-- Data extract --
»»

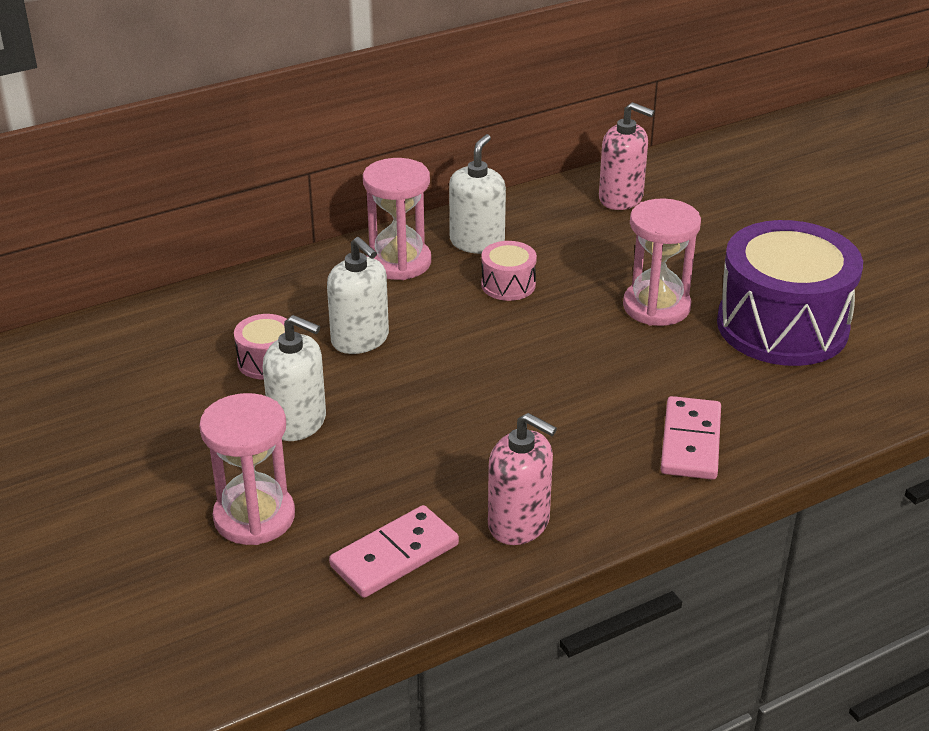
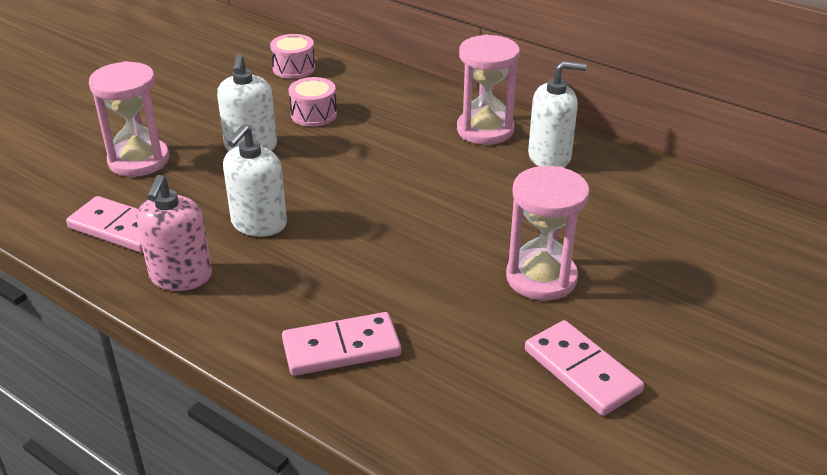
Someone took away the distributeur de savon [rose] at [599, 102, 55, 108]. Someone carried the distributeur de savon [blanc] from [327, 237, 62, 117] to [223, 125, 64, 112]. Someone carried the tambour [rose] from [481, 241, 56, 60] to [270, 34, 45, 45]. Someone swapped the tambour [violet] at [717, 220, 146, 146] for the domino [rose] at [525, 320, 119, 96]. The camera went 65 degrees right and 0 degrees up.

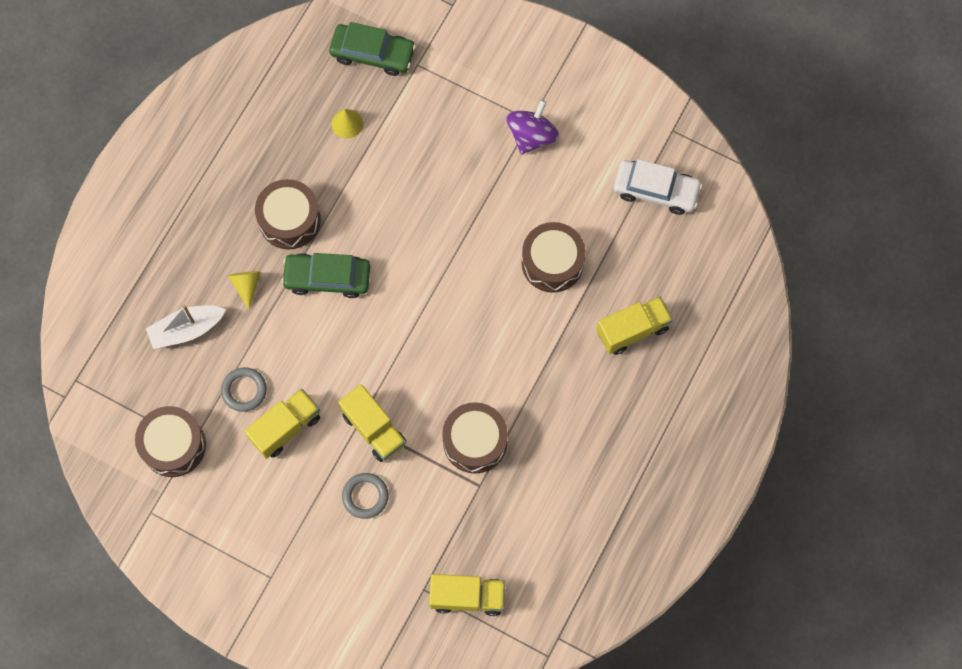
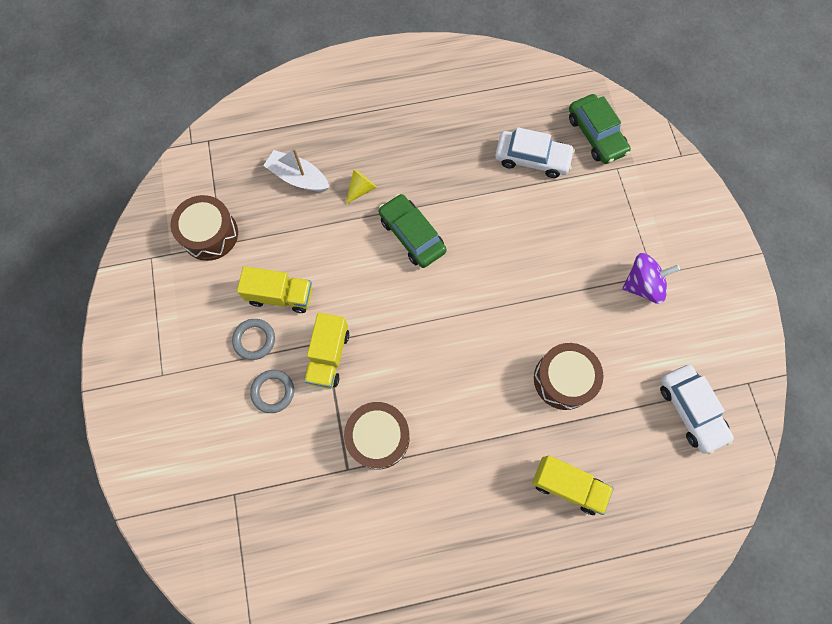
Someone took away the tambour [marron] at [255, 179, 66, 70]. Someone took away the camion [jaune] at [429, 574, 77, 42]. Someone carried the anneau [gris] from [221, 367, 46, 45] to [232, 319, 43, 41]. Someone swapped the cône [jaune] at [331, 109, 32, 30] for the voiture [blanc] at [495, 127, 80, 51]. The camera went 50 degrees right and 0 degrees up.

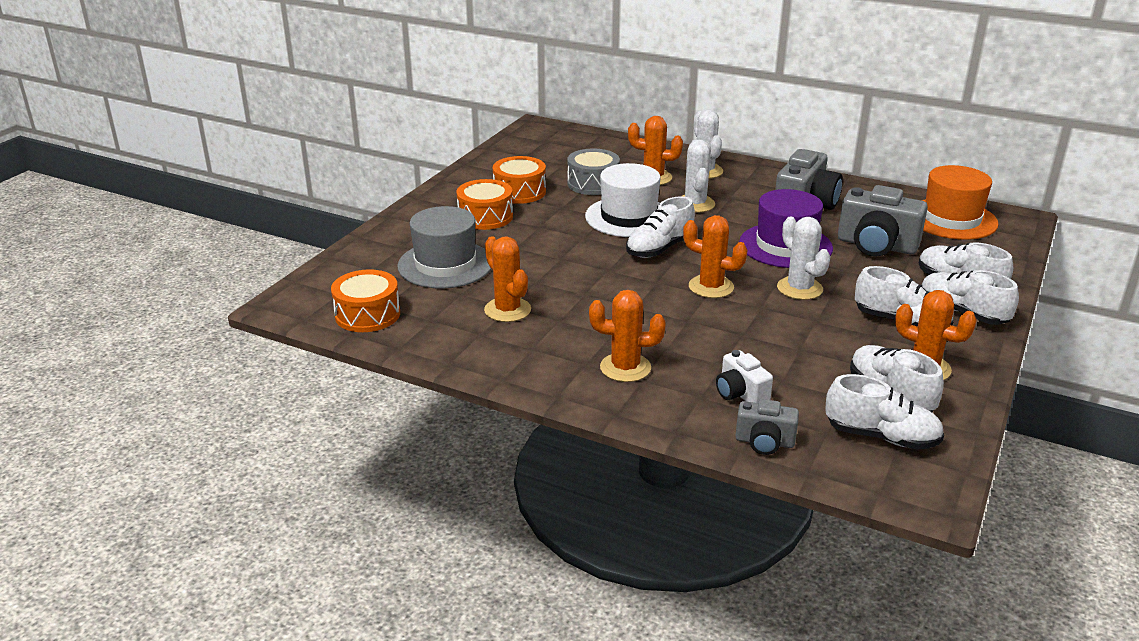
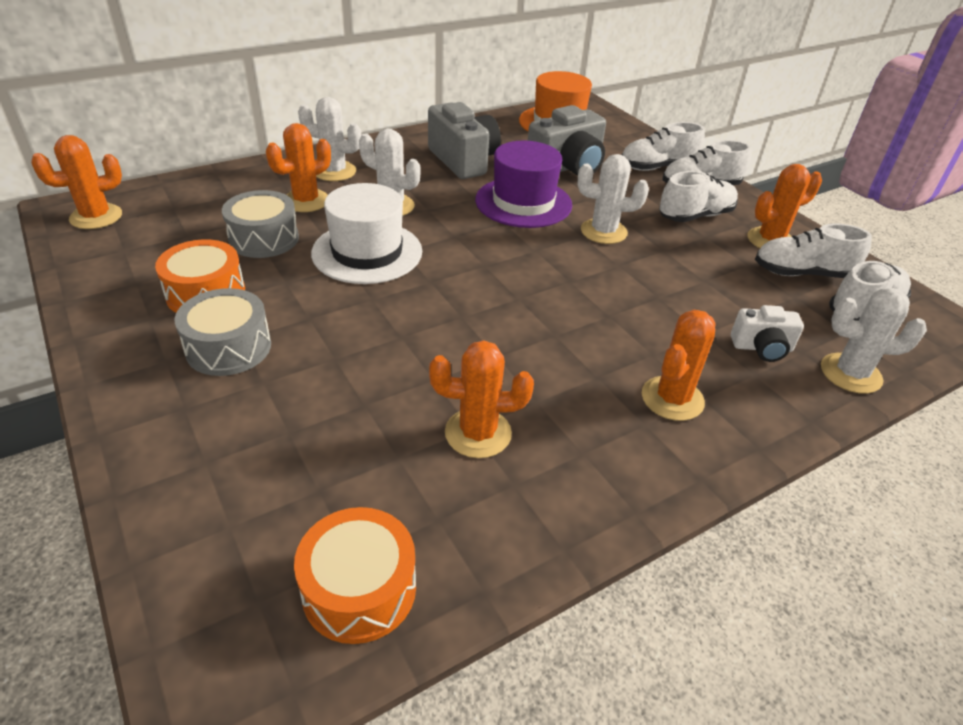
Someone took away the chapeau [gris] at [397, 206, 94, 82]. Someone took away the chaussure [blanc] at [626, 196, 69, 62]. Someone carried the cactus [orange] from [683, 215, 65, 83] to [31, 135, 91, 94]. Someone swapped the appareil photo [gris] at [735, 399, 64, 56] for the cactus [blanc] at [821, 288, 106, 106]. Someone repainted the tambour [orange] at [457, 179, 56, 51], which became the tambour [gris] at [175, 288, 96, 88]. The camera went 60 degrees left and 10 degrees up.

««

-- About this task --
Each line of the data above is to be output exactly; the pictures are not to appear.

-- Output for this exercise --
Someone took away the distributeur de savon [rose] at [599, 102, 55, 108]. Someone carried the distributeur de savon [blanc] from [327, 237, 62, 117] to [223, 125, 64, 112]. Someone carried the tambour [rose] from [481, 241, 56, 60] to [270, 34, 45, 45]. Someone swapped the tambour [violet] at [717, 220, 146, 146] for the domino [rose] at [525, 320, 119, 96]. The camera went 65 degrees right and 0 degrees up.

Someone took away the tambour [marron] at [255, 179, 66, 70]. Someone took away the camion [jaune] at [429, 574, 77, 42]. Someone carried the anneau [gris] from [221, 367, 46, 45] to [232, 319, 43, 41]. Someone swapped the cône [jaune] at [331, 109, 32, 30] for the voiture [blanc] at [495, 127, 80, 51]. The camera went 50 degrees right and 0 degrees up.

Someone took away the chapeau [gris] at [397, 206, 94, 82]. Someone took away the chaussure [blanc] at [626, 196, 69, 62]. Someone carried the cactus [orange] from [683, 215, 65, 83] to [31, 135, 91, 94]. Someone swapped the appareil photo [gris] at [735, 399, 64, 56] for the cactus [blanc] at [821, 288, 106, 106]. Someone repainted the tambour [orange] at [457, 179, 56, 51], which became the tambour [gris] at [175, 288, 96, 88]. The camera went 60 degrees left and 10 degrees up.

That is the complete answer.